| Task objective |
Copy each of the entries below faithfully, setting aside any pictures.

| Records for this task |
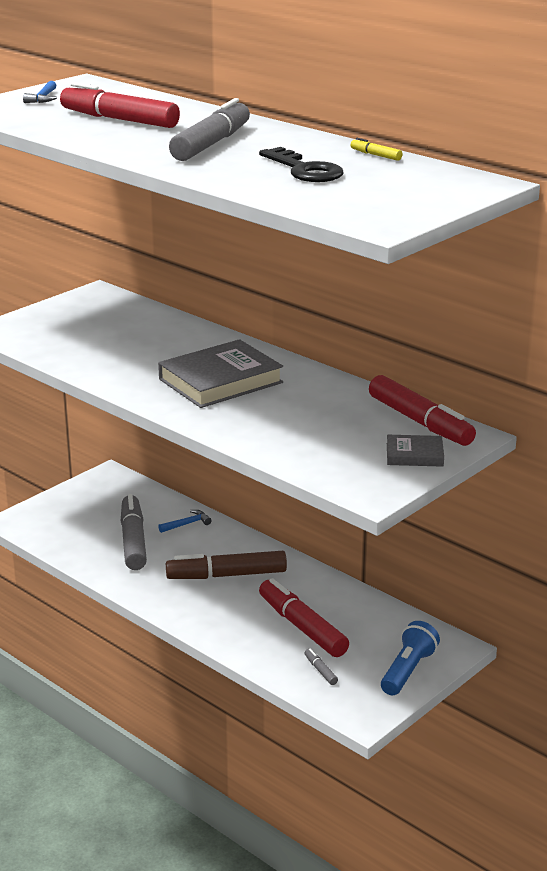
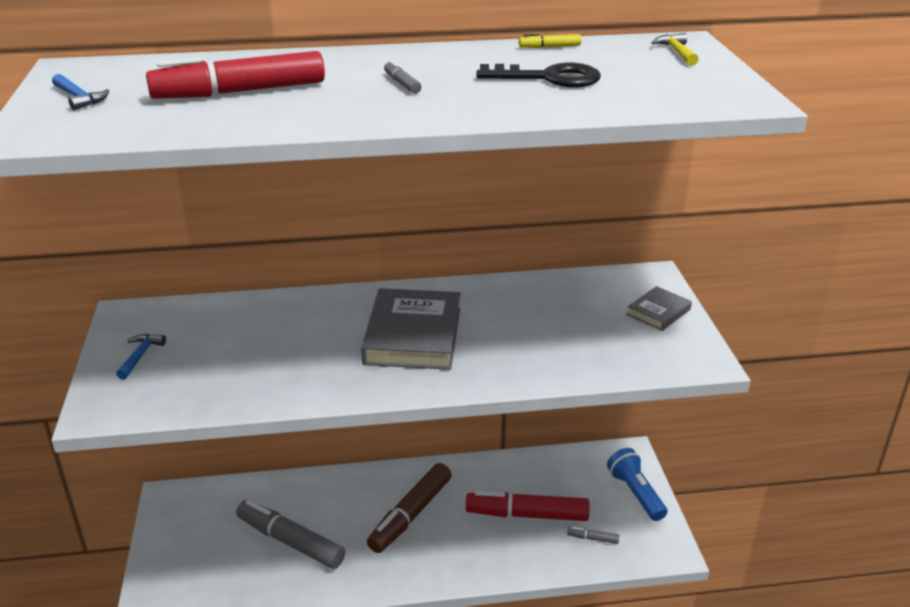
camera: 50 degrees left, 5 degrees up
blue hammer [158,510,212,533] -> blue hammer moved to [116,334,166,379]
grey marker [169,98,250,161] -> grey marker [384,60,421,94], size x0.41
red marker [369,375,476,446] -> none
none -> yellow hammer [652,33,699,66]

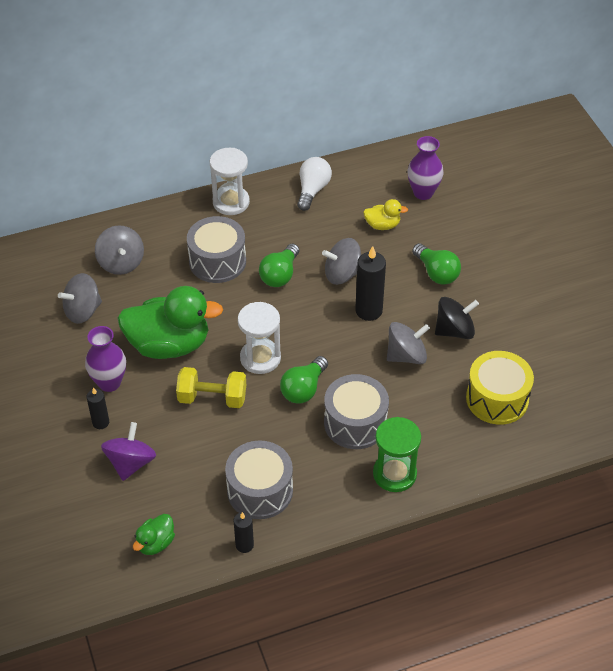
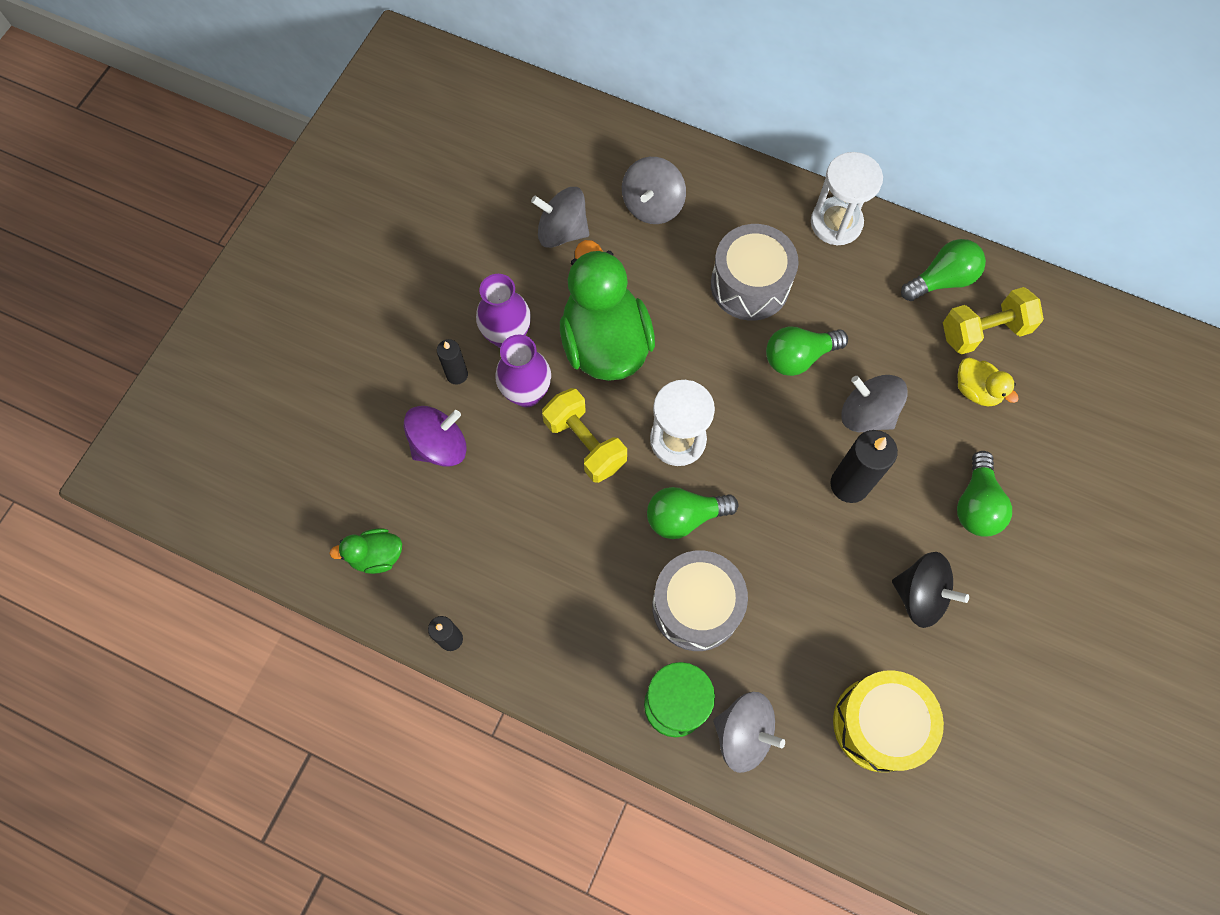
camera: 45 degrees right, 20 degrees up
green duck [118,286,223,359] -> green duck turned 150 degrees counterclockwise [560,240,655,381]
grey drum [225,440,293,519] -> none
white light bulb [297,157,332,211] -> green light bulb [901,239,986,301]
grey spinning top [387,322,430,364] -> grey spinning top moved to [713,692,785,773]
purple vase [407,136,444,200] -> purple vase moved to [495,335,551,407]
none -> yellow dumbbell [943,287,1044,355]

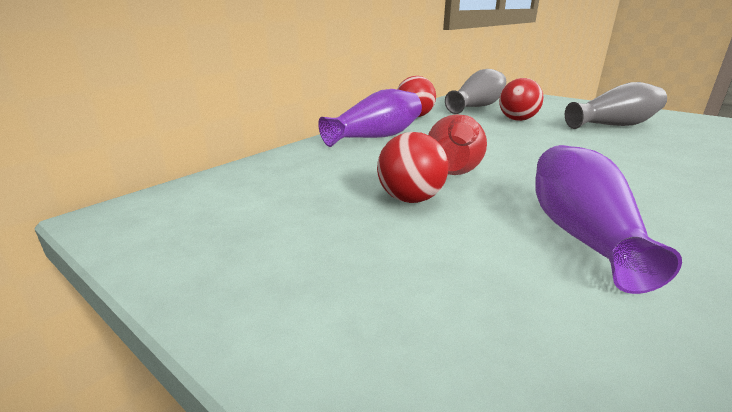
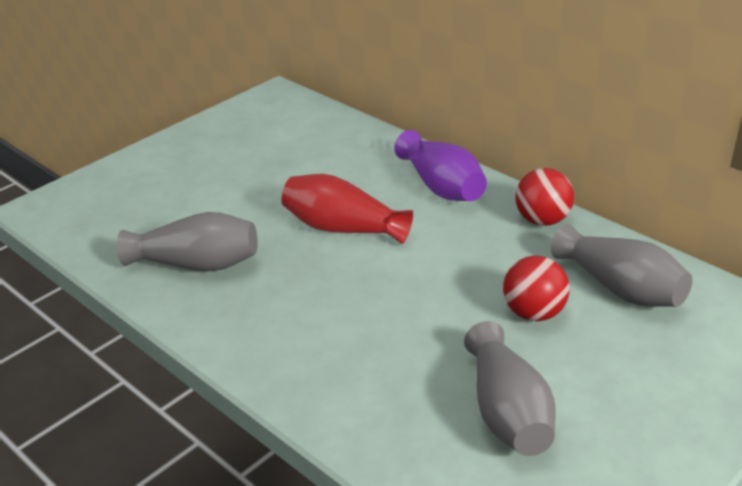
camera: 95 degrees right, 10 degrees up
red ball [377,132,448,203] -> none
purple vase [535,145,682,294] -> grey vase [117,212,258,271]

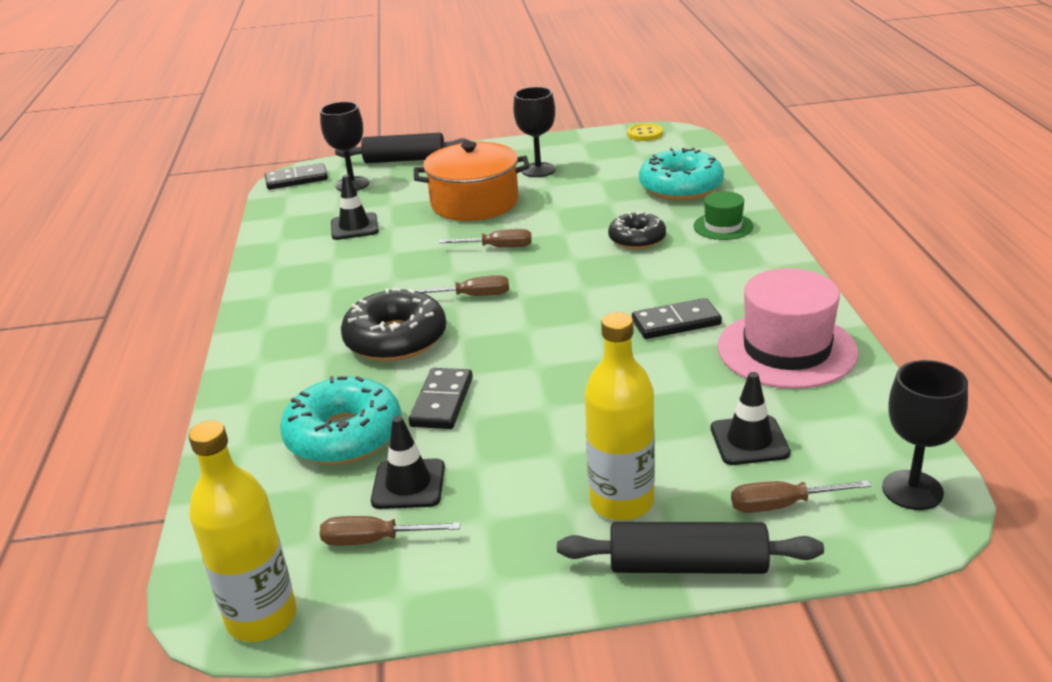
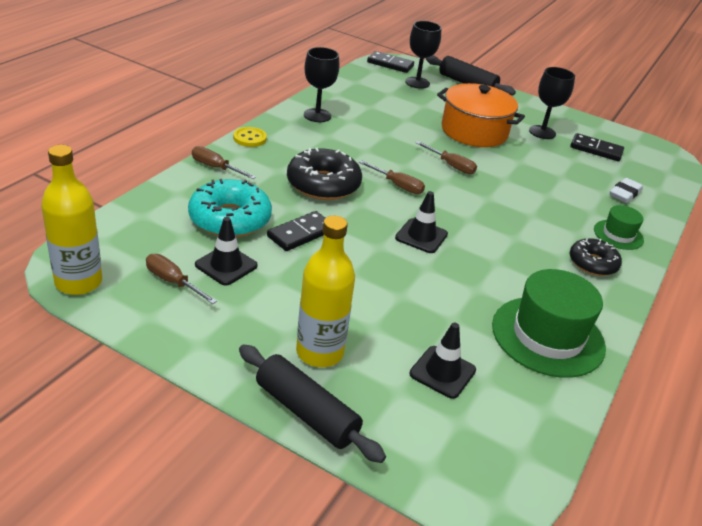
camera: 30 degrees right, 5 degrees up
black traffic cone [331,175,379,240] -> black traffic cone moved to [395,191,448,253]
black donut [608,211,666,249] -> black donut moved to [570,238,622,276]
yellow button [627,123,663,141] -> yellow button moved to [233,127,267,147]
black domino [632,298,722,339] -> black domino moved to [570,133,624,161]
turquoise donut [639,148,724,201] -> white eraser [610,178,643,203]
pink hat [718,268,859,389] -> green hat [492,269,606,378]
brown screwdriver [731,480,871,513] -> brown screwdriver moved to [192,146,256,179]
black goblet [882,360,968,510] -> black goblet moved to [304,47,339,122]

| The answer |
camera: 50 degrees left, 5 degrees up
blue hammer [158,510,212,533] -> blue hammer moved to [116,334,166,379]
grey marker [169,98,250,161] -> grey marker [384,60,421,94], size x0.41
red marker [369,375,476,446] -> none
none -> yellow hammer [652,33,699,66]

camera: 45 degrees right, 20 degrees up
green duck [118,286,223,359] -> green duck turned 150 degrees counterclockwise [560,240,655,381]
grey drum [225,440,293,519] -> none
white light bulb [297,157,332,211] -> green light bulb [901,239,986,301]
grey spinning top [387,322,430,364] -> grey spinning top moved to [713,692,785,773]
purple vase [407,136,444,200] -> purple vase moved to [495,335,551,407]
none -> yellow dumbbell [943,287,1044,355]

camera: 95 degrees right, 10 degrees up
red ball [377,132,448,203] -> none
purple vase [535,145,682,294] -> grey vase [117,212,258,271]

camera: 30 degrees right, 5 degrees up
black traffic cone [331,175,379,240] -> black traffic cone moved to [395,191,448,253]
black donut [608,211,666,249] -> black donut moved to [570,238,622,276]
yellow button [627,123,663,141] -> yellow button moved to [233,127,267,147]
black domino [632,298,722,339] -> black domino moved to [570,133,624,161]
turquoise donut [639,148,724,201] -> white eraser [610,178,643,203]
pink hat [718,268,859,389] -> green hat [492,269,606,378]
brown screwdriver [731,480,871,513] -> brown screwdriver moved to [192,146,256,179]
black goblet [882,360,968,510] -> black goblet moved to [304,47,339,122]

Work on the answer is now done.